[Input data Boundary: Start]

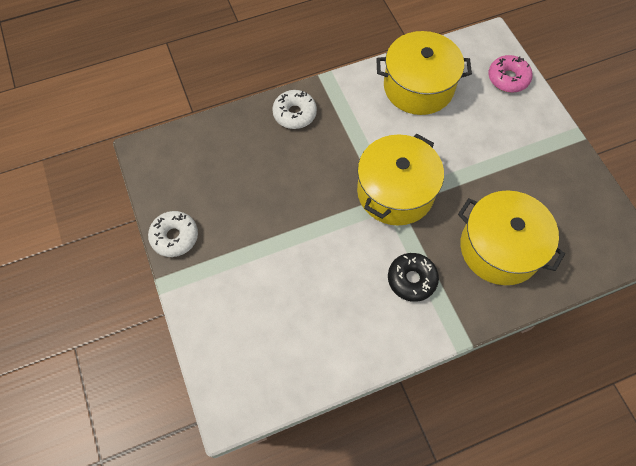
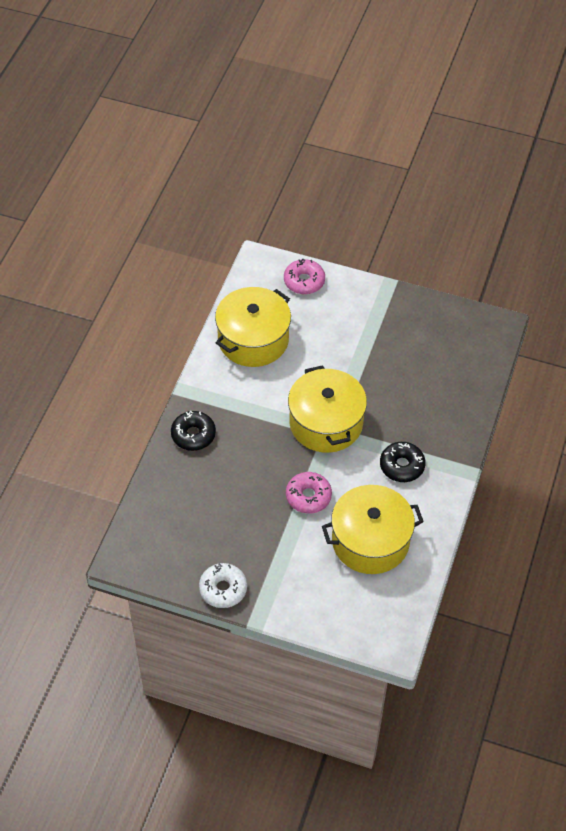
camera: 50 degrees left, 10 degrees down
white donut [272,90,317,129] -> black donut [171,411,216,451]
yellow pot [458,190,565,285] -> yellow pot moved to [322,485,424,574]
none -> pink donut [286,472,332,514]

[Input data Boundary: End]

Task to complete: The data above must be copied exactly. Leave out the pictures.

Answer area:
camera: 50 degrees left, 10 degrees down
white donut [272,90,317,129] -> black donut [171,411,216,451]
yellow pot [458,190,565,285] -> yellow pot moved to [322,485,424,574]
none -> pink donut [286,472,332,514]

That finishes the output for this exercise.